--- START ---

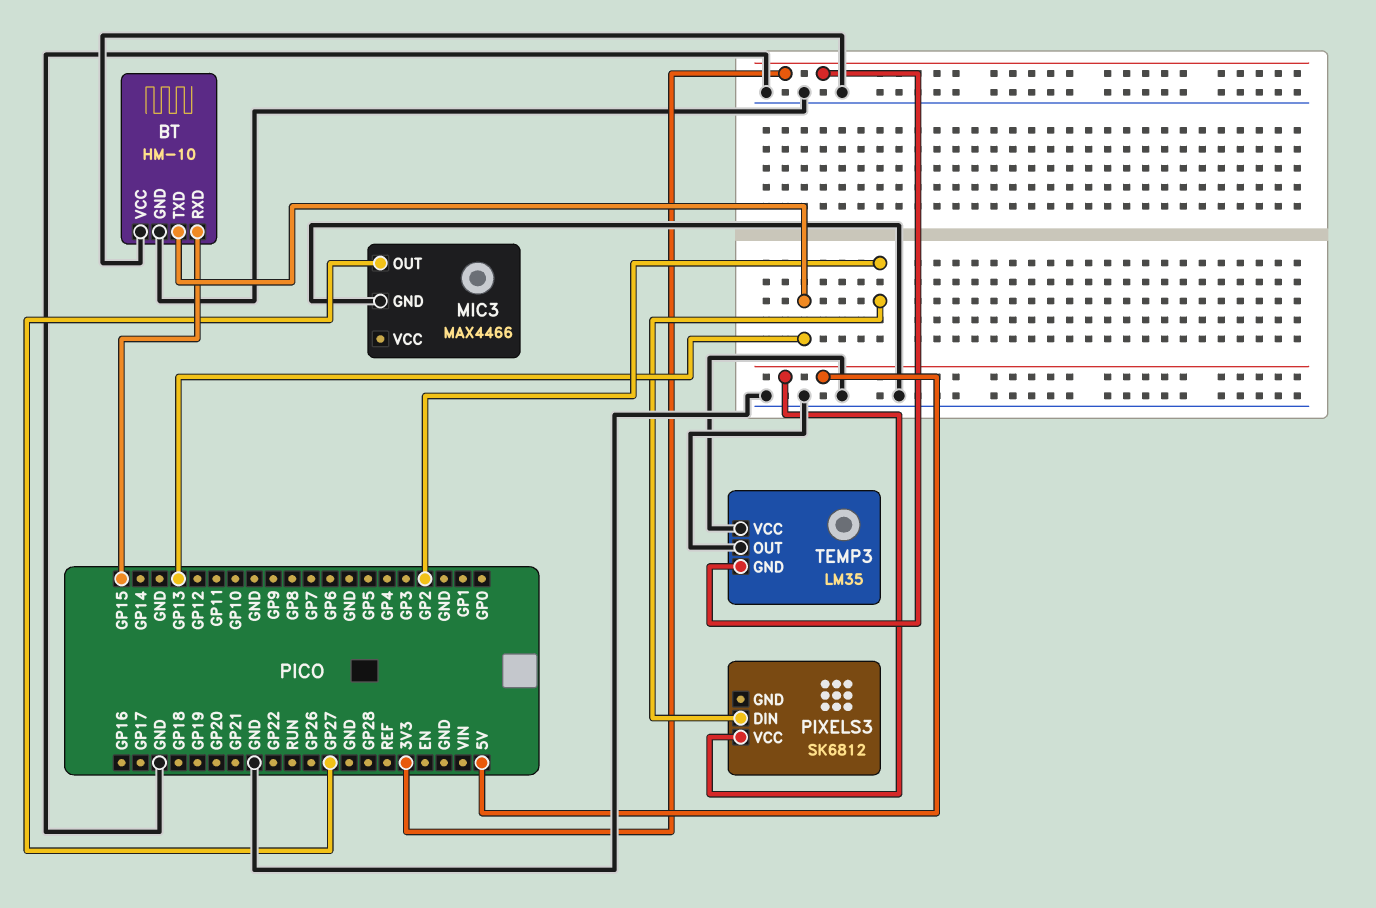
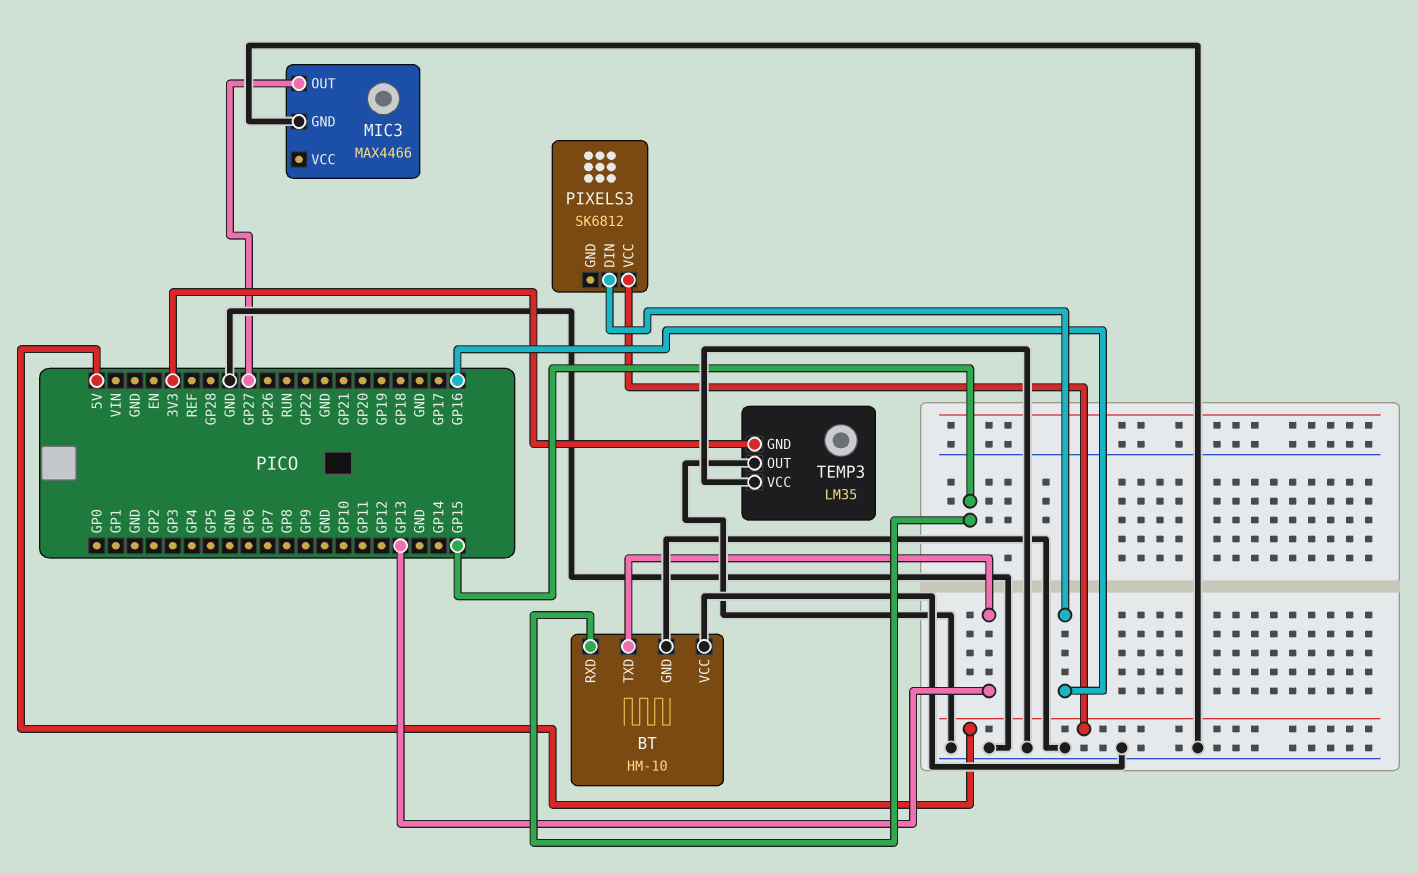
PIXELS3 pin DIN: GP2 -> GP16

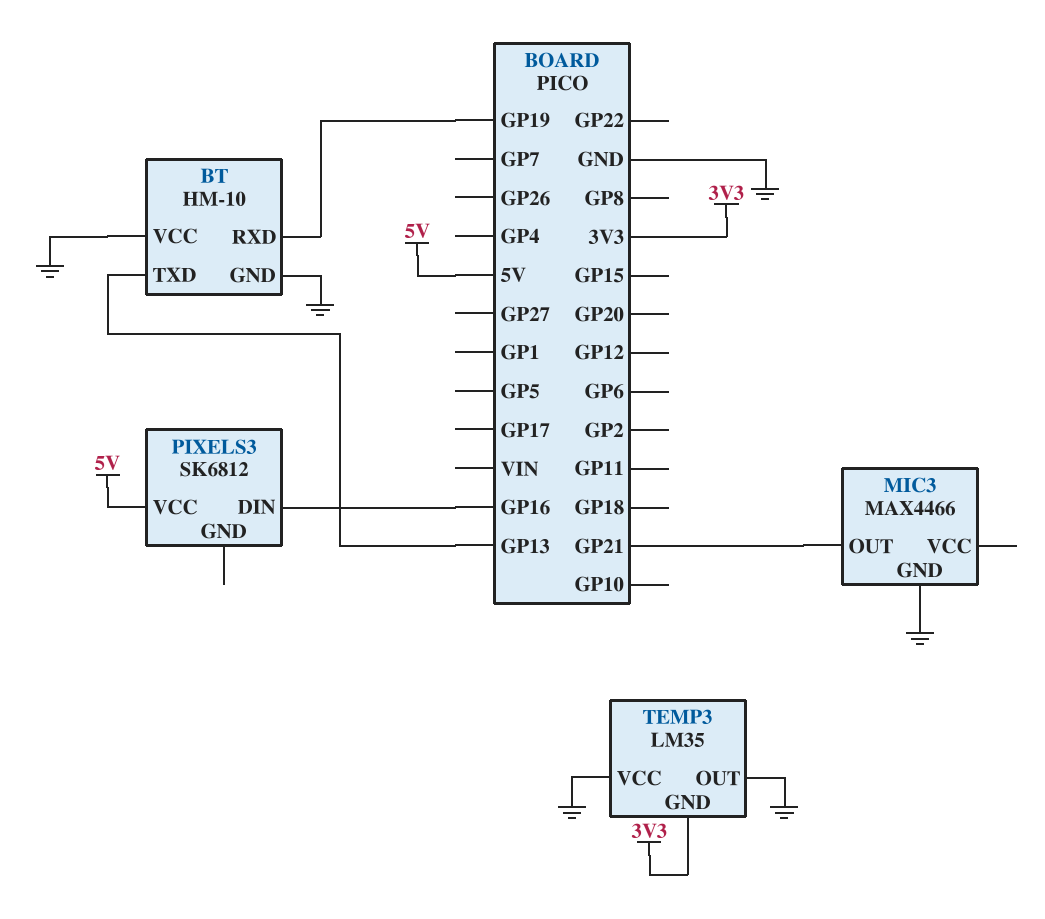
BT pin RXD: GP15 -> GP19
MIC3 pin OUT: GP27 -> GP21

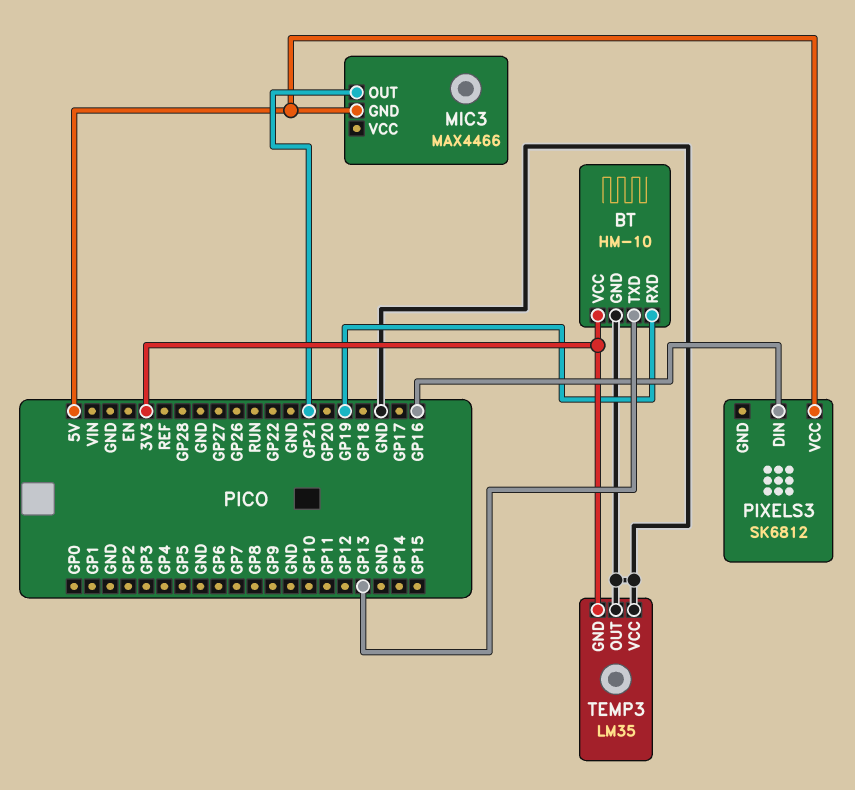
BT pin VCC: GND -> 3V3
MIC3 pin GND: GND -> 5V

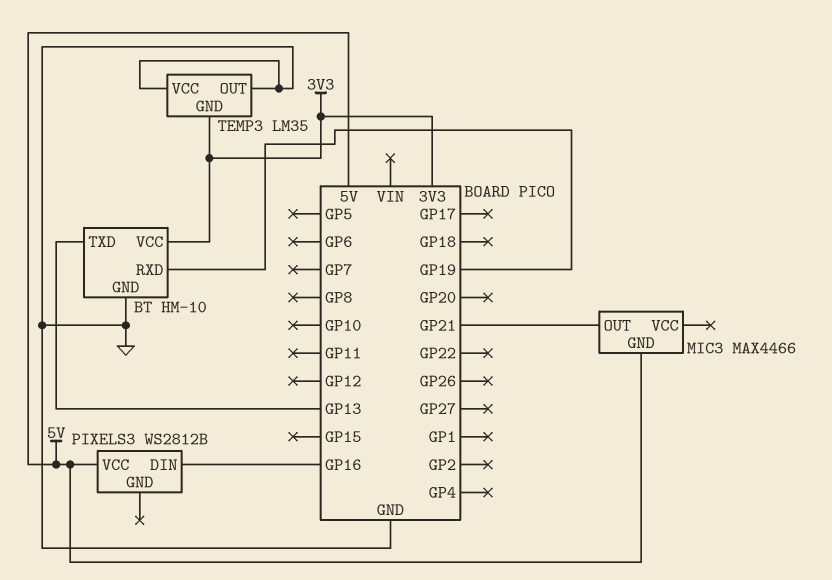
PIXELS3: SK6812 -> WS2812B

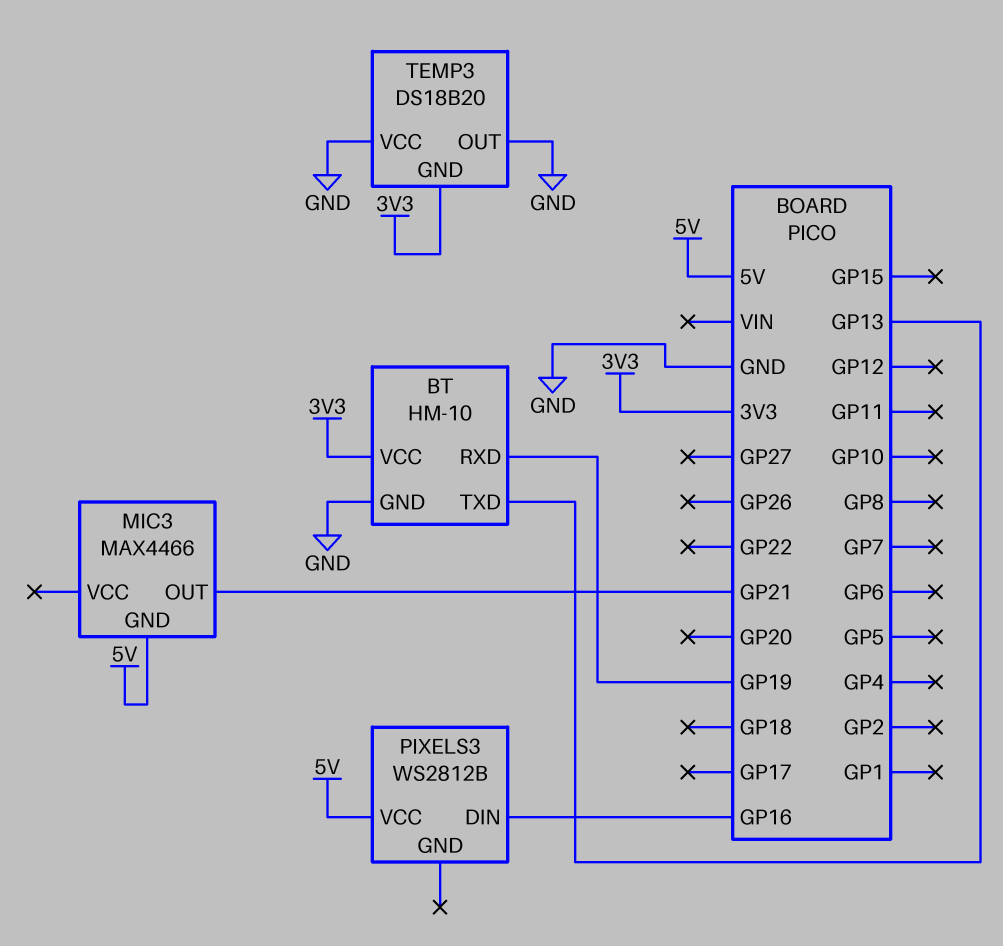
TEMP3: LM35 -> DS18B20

--- END ---
--- START ---

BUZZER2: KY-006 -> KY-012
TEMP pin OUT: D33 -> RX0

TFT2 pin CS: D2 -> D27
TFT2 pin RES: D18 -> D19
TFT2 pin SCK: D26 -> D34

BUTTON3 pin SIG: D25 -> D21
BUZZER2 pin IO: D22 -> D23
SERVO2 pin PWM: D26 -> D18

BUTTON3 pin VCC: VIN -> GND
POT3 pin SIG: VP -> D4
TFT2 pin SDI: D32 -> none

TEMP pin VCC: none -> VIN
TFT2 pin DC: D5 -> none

--- END ---

→ **Activity**
Nothing but the lines from the one containing "MIC3 pin OUT: GP27 -> GP21" through the one containing "TEMP3: LM35 -> DS18B20" should appear, copied exactly from the material above and without pictures.

→ **Response area**
MIC3 pin OUT: GP27 -> GP21

BT pin VCC: GND -> 3V3
MIC3 pin GND: GND -> 5V

PIXELS3: SK6812 -> WS2812B

TEMP3: LM35 -> DS18B20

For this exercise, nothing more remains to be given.